▶ _Your assignment_
A word-for-word copy of every entry below is required; the images do not belong in it.
[Records — start]
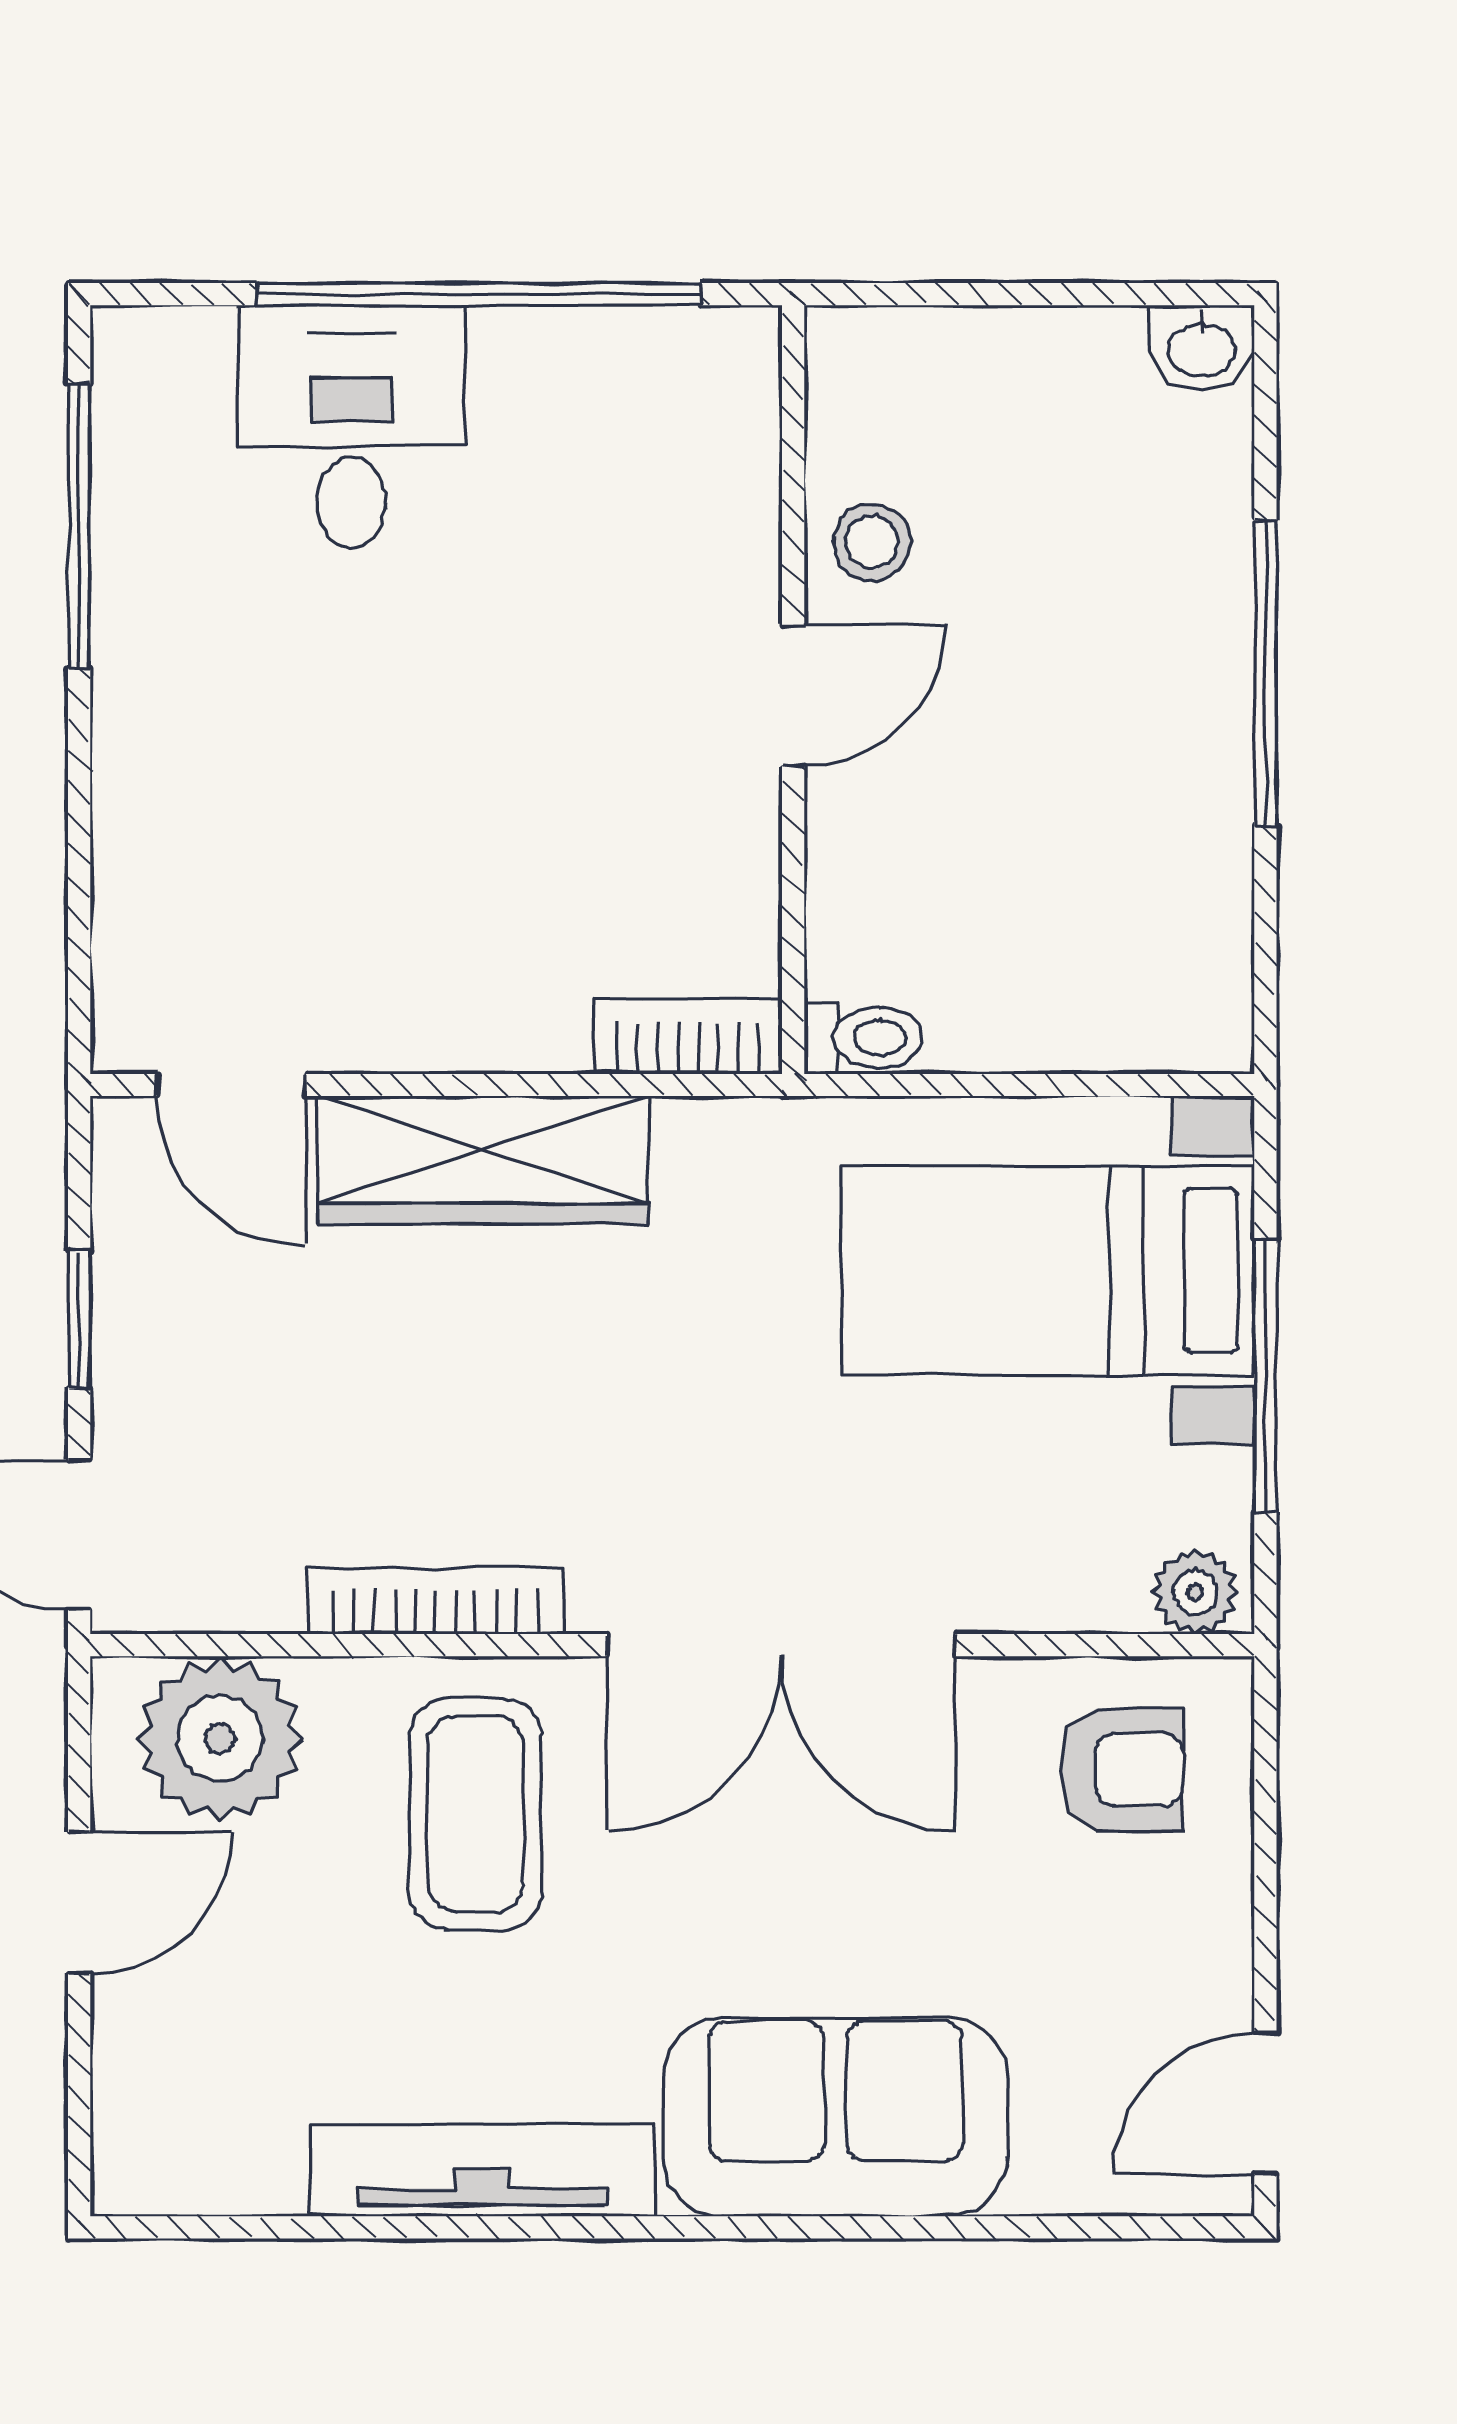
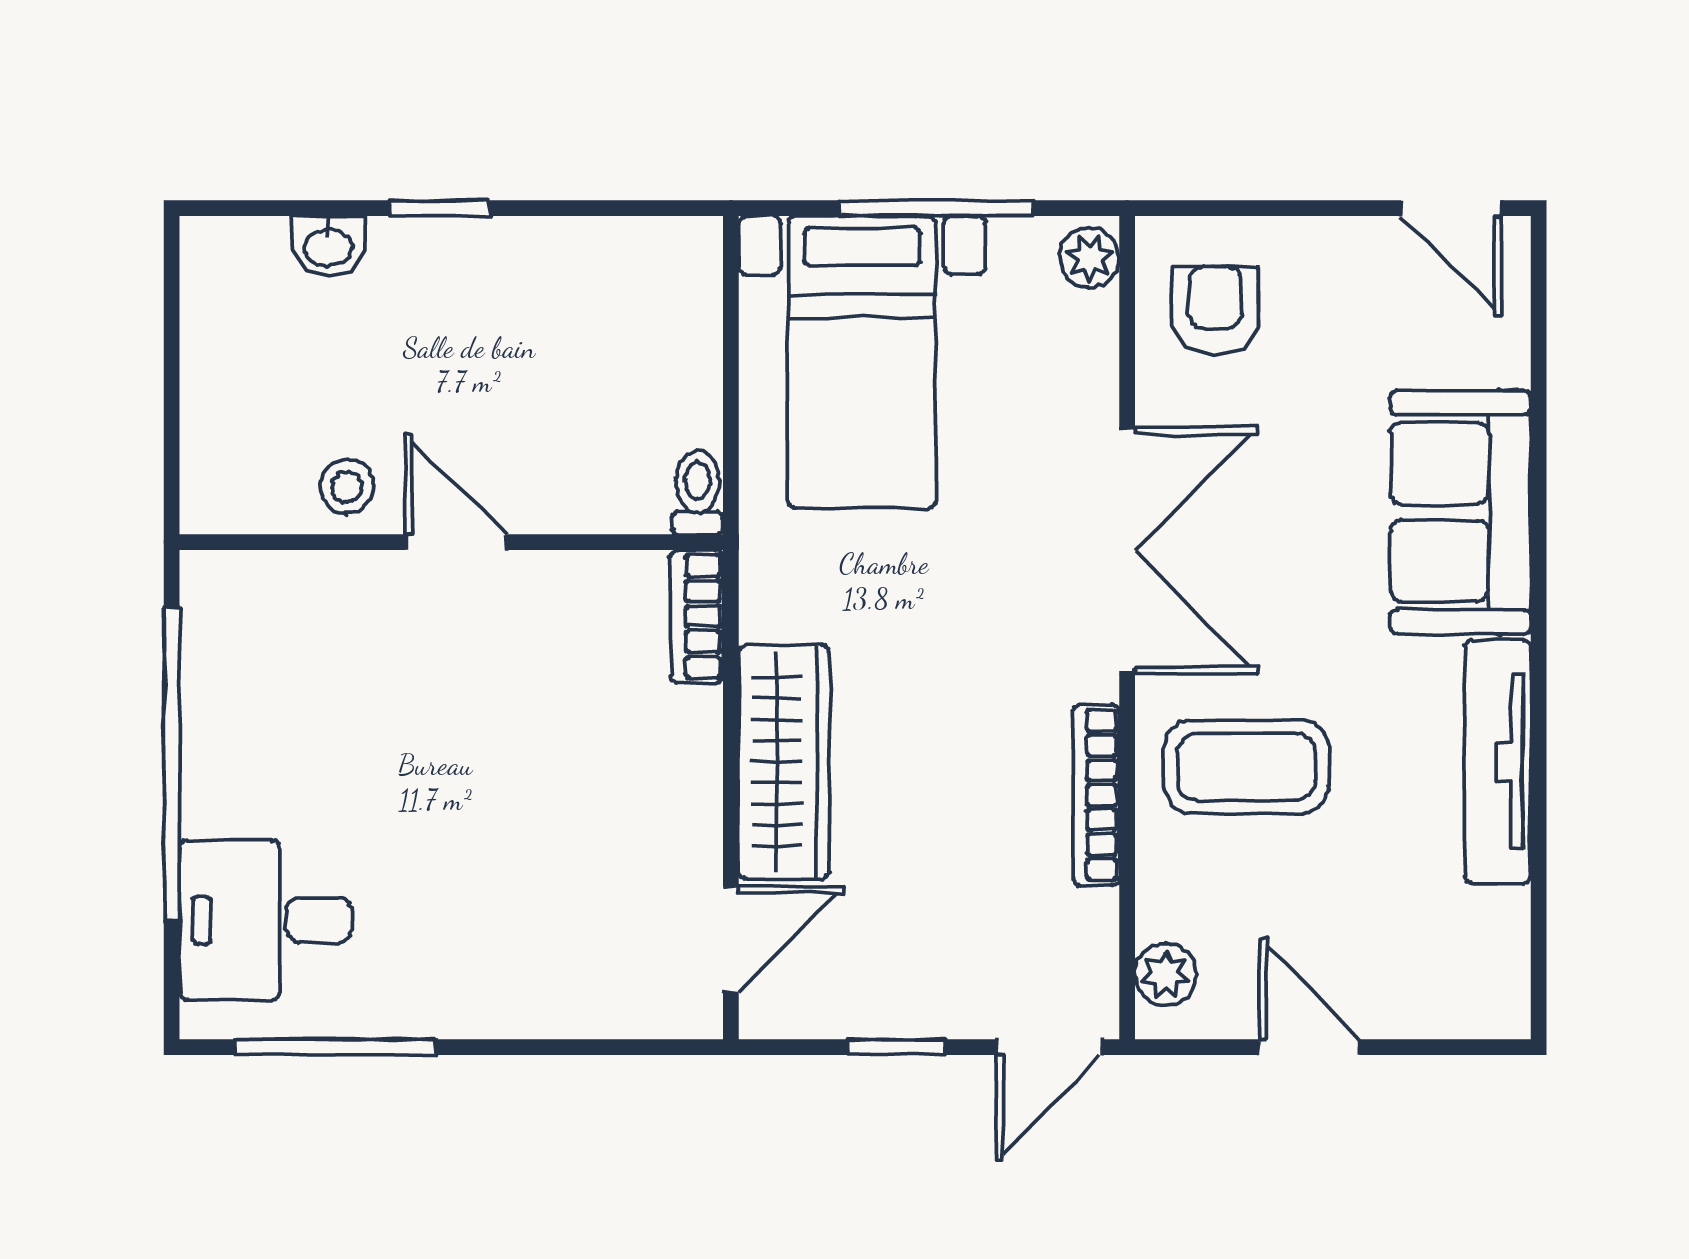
washbasin: (1202, 347) -> (328, 246), moved, turned 90
desk: (351, 427) -> (266, 920), moved
window: (1265, 673) -> (440, 208), width x0.46
plant: (220, 1739) -> (1166, 975), width x0.53, depth x0.53

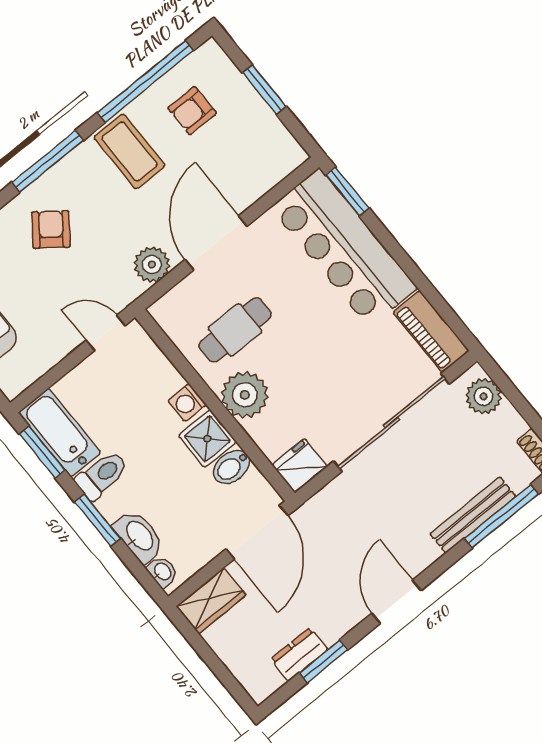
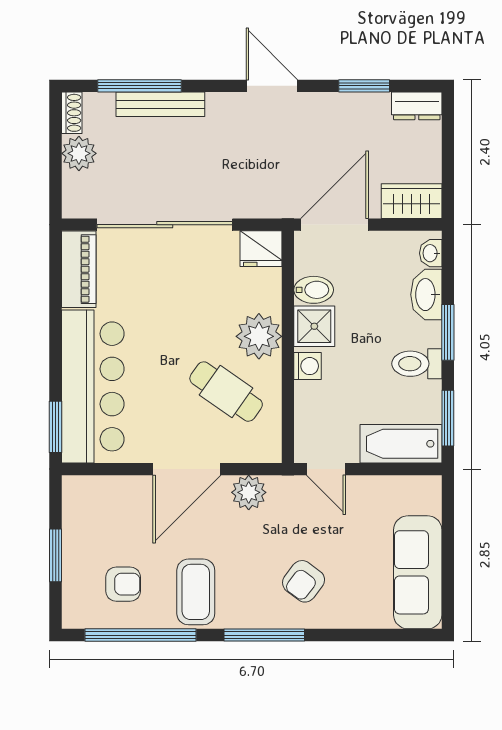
cafe table: (235, 330) -> (226, 392), turned 35
plant: (484, 396) -> (79, 153), moved
bathtub: (60, 433) -> (401, 444), moved, turned 90
door: (396, 602) -> (272, 86), swing flipped
dresser: (299, 654) -> (417, 106), moved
[Records — finish]
▶ _Response area_
washbasin: (1202, 347) -> (328, 246), moved, turned 90
desk: (351, 427) -> (266, 920), moved
window: (1265, 673) -> (440, 208), width x0.46
plant: (220, 1739) -> (1166, 975), width x0.53, depth x0.53

cafe table: (235, 330) -> (226, 392), turned 35
plant: (484, 396) -> (79, 153), moved
bathtub: (60, 433) -> (401, 444), moved, turned 90
door: (396, 602) -> (272, 86), swing flipped
dresser: (299, 654) -> (417, 106), moved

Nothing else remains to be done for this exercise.